→ WHAT IS ASKED:
State how many lines of the records below contain the string "italic". Give the number alone.

→ RECORDS:
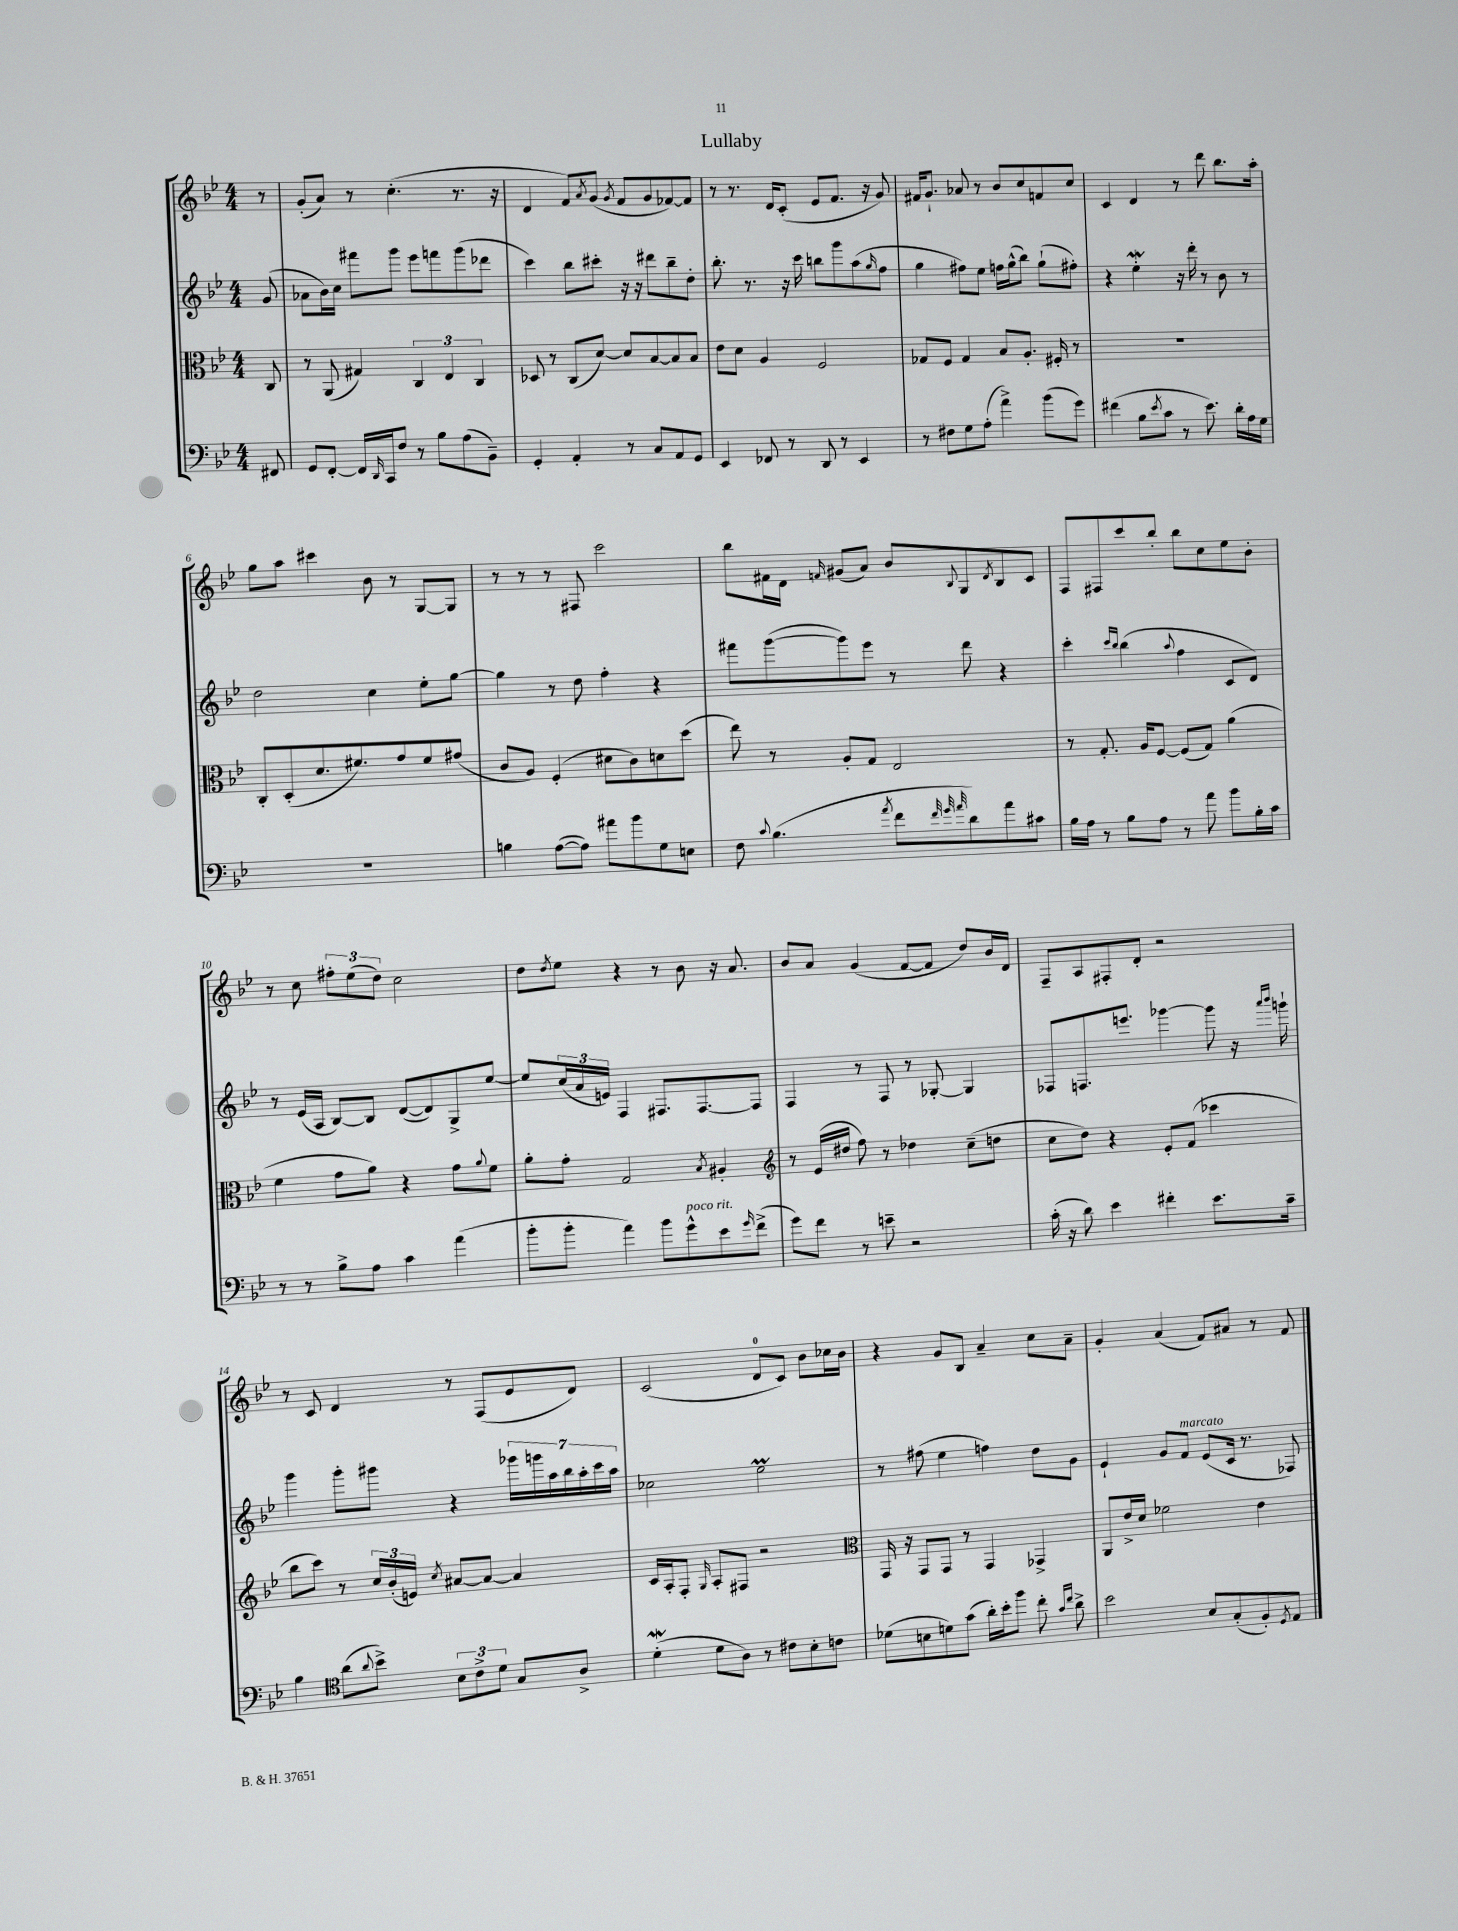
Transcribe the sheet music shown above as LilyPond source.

\header { title = "Lullaby" }
<<
\new StaffGroup <<
\new Staff = "s0" {
    \clef treble \key bes \major \numericTimeSignature \time 4/4 \partial 8
    r8 |
    g'8-.( a'8) r8 c''4.-.( r8. r16 |
    d'4 f'8) \acciaccatura { a'8 } g'8( \acciaccatura { g'8 } f'8 g'8 fes'8~) fes'8 |
    r8 r8. d'16 c'8-.( ees'8 f'8. r16 g'8) |
    fis'16 g'8.-! aes'8 r8 bes'8 c''8 f'8 c''8 |
    c'4 d'4 r8 d'''8 bes''8. a''16-. |
    g''8 a''8 cis'''4 bes'8 r8 g8~ g8 |
    r8 r8 r8 fis8 c'''2 |
    bes''8 fis'16 d'16 \grace { f'16 } gis'8( a'8) bes'8 \appoggiatura { bes8 } g8 \acciaccatura { d'8 } bes8 c'8 |
    f8 fis8 c'''8 bes''8-. bes''8 c''8 ees''8 bes'8-. |
    r8 c''8 \tuplet 3/2 { fis''8-. ees''8( d''8) } c''2 |
    d''8 \acciaccatura { d''8 } ees''8 r4 r8 bes'8 r16 a'8. |
    bes'8 a'8 g'4( f'8~ f'8 d''8) bes'16 d'16 |
    f8-- a8 fis8-. d'8-. r2 |
    r8 c'8 d'4 r8 f8( ees'8 d'8) |
    c'2( d'8-0 c'8) bes'8 ces''16 bes'16 |
    r4 g'8 bes8 a'4-- c''8 a'8-- |
    g'4-. a'4( f'8) ais'8 r8 f'8 \bar "|." |
}
\new Staff = "s1" {
    \clef treble \key bes \major \numericTimeSignature \time 4/4 \partial 8
    g'8( |
    aes'8 bes'16) c''16 fis'''8 g'''8 ees'''8 f'''8 g'''8( des'''8 |
    c'''4) bes''8 cis'''8-. r16 r16 dis'''8 bes''8-- d''8-. |
    bes''8.-. r8. r16 c'''16 b''8 g'''8 a''8( \grace { g''16 } f''8 |
    g''4 fis''8) ees''8 f''16 g''16-^( bes''8) g''8-!( fis''8-.) |
    r4 ees''4-.\mordent r16 d'''16-. r8 bes'8 r8 |
    d''2 c''4 ees''8-. g''8~ |
    g''4 r8 d''8 f''4-. r4 |
    fis'''8 g'''8~( g'''8) ees'''8 r8 d'''8 r4 |
    c'''4-. \grace { c'''16 bes''16 } bes''4( \appoggiatura { a''8 } f''4 c'8 d'8) |
    r8 ees'16( a16 bes8~) bes8 d'8~( d'8) g8-> ees''8~ |
    ees''8 \tuplet 3/2 { c''16( a'16 e'16) } f4 fis8. fis8.~ fis8 |
    f4 r8 f8 r8 ges8~-. ges4 |
    fes8 f8. e'''8. ges'''4~ ges'''8 r16 \grace { a'''16 bes'''16 } g'''16-! |
    g'''4 g'''8-. gis'''8 r4 \tuplet 7/4 { ges'''16 g'''16 a''16 bes''16 a''16-. c'''16 a''16 } |
    ces''2 ees''2\prall |
    r8 fis''8( ees''4 f''4) d''8 g'8 |
    ees'4-! g'8 f'8^\markup { \italic "marcato" } ees'8( c'16 r8. fes8) \bar "|." |
}
\new Staff = "s2" {
    \clef alto \key bes \major \numericTimeSignature \time 4/4 \partial 8
    c8 |
    r8 a,8( gis4) \tuplet 3/2 { c4 ees4 c4 } |
    des8 r8 c8( d'8~) d'8 bes8~ bes8 bes8 |
    ees'8 d'8 a4 f2 |
    ges8 f8 ges4 bes8 a8.-. fis16-. r8 |
    R1 |
    c8-. d8-.( d'8. fis'8.) g'8 fis'8 gis'8( |
    c'8 a8) f4-.( dis'8 c'8) d'8 d''8( |
    ees''8) r8 a8-. g8 ees2 |
    r8 g8.-. a16 f8~ f8( g8) a'4( |
    f'4 g'8 a'8) r4 g'8 \appoggiatura { a'8 } f'8 |
    a'8-. g'8-. g2 \acciaccatura { bes8 } ais4-. |
    \clef treble r8 ees'16( dis''16 f''8) r8 des''4 c''8--( d''8 |
    c''8 d''8) r4 ees'8-. f'8( ces'''4 |
    bes''8 c'''8) r8 \tuplet 3/2 { c''16 bes'16-.( e'16) } \acciaccatura { c''8 } ais'8~ ais'8~ ais'4 |
    c'16 a16-. f8-. \grace { g16 } a8-. fis8 r2 |
    \clef alto g,16 r16 g,8 g,8 r8 g,4 ges,4-> |
    a,8 ees'16-> d'16 fes'2 ees'4 \bar "|." |
}
\new Staff = "s3" {
    \clef bass \key bes \major \numericTimeSignature \time 4/4 \partial 8
    fis,8 |
    g,8 f,8~-. f,16 \grace { d,16 } c,16 f8 r8 bes8 a8( bes,8--) |
    g,4-. a,4-. r8 c8 a,8 g,8 |
    ees,4 fes,8 r8 d,8 r8 ees,4 |
    r8 fis8 g8 a8-.( a'4->) bes'8( g'8) |
    fis'4( bes8 \acciaccatura { ees'8 } c'8 r8 ees'8.) d'16-. a16 g16 |
    R1 |
    b4 a8~( a8) ais'8 bes'8 g8 e8 |
    f8 \appoggiatura { c'8 } bes4.( \acciaccatura { a'8 } f'8 \grace { f'32 g'32 a'32 } d'8) a'8 cis'8 |
    bes16 a16 r8 bes8 a8 r8 a'8 bes'8 bes16-. c'16 |
    r8 r8 bes8-> a8 c'4 a'4( |
    bes'8-. bes'8-. a'4) bes'8 g'8-^^\markup { \italic "poco rit." } ees'8 \grace { g'16 } f'8->( |
    g'8) f'8 r8 e'8-- r2 |
    c'16-.( r16 d'8) ees'4 fis'4-. ees'8. c'16-- |
    bes4 \clef tenor a'8( \appoggiatura { a'8 } bes'8->) \tuplet 3/2 { bes8 c'8-> d'8 } g8 a8-> |
    d'4-.\mordent( d'8 a8) r8 cis'8 bes8-. c'8 |
    des'8( b8 d'8) g'8( a'16-.) bes'16-. f''8 c''8-. \grace { g'16 c''16 } a'8-> |
    bes'2 bes8 g8-.( f8-.) \acciaccatura { d8 } ees8 \bar "|." |
}
>>
>>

→ WRITTEN RESPONSE:
2